§ **TASK STATEMENT**
Every line of the listing below should be written out exactly, minus its images.

§ **COLLECTED DATA**
——
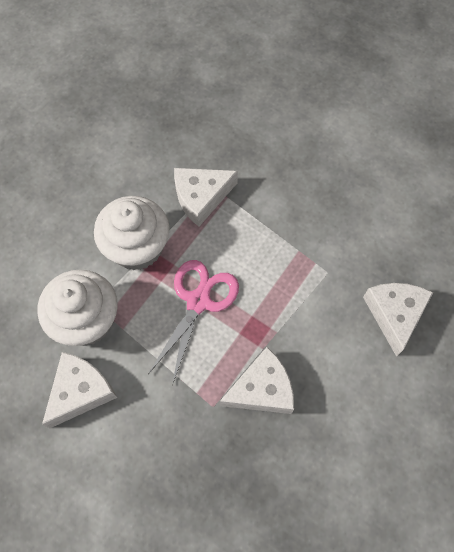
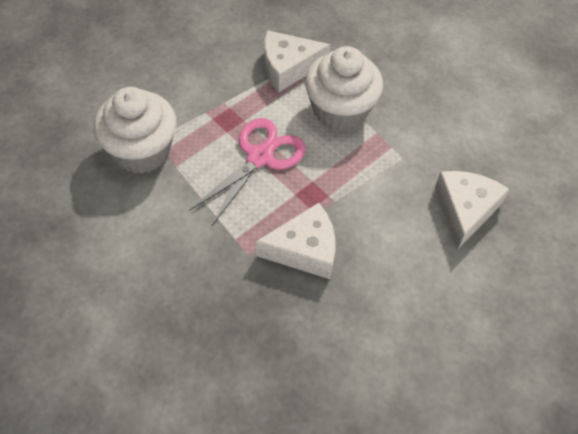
camera: 10 degrees right, 10 degrees down
(81, 391) = (116, 213): white cheese -> none
(137, 247) = (211, 98): white cupcake -> white cupcake (340, 111)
——
§ **OUTPUT FOR THIS EXERCISE**
camera: 10 degrees right, 10 degrees down
(81, 391) = (116, 213): white cheese -> none
(137, 247) = (211, 98): white cupcake -> white cupcake (340, 111)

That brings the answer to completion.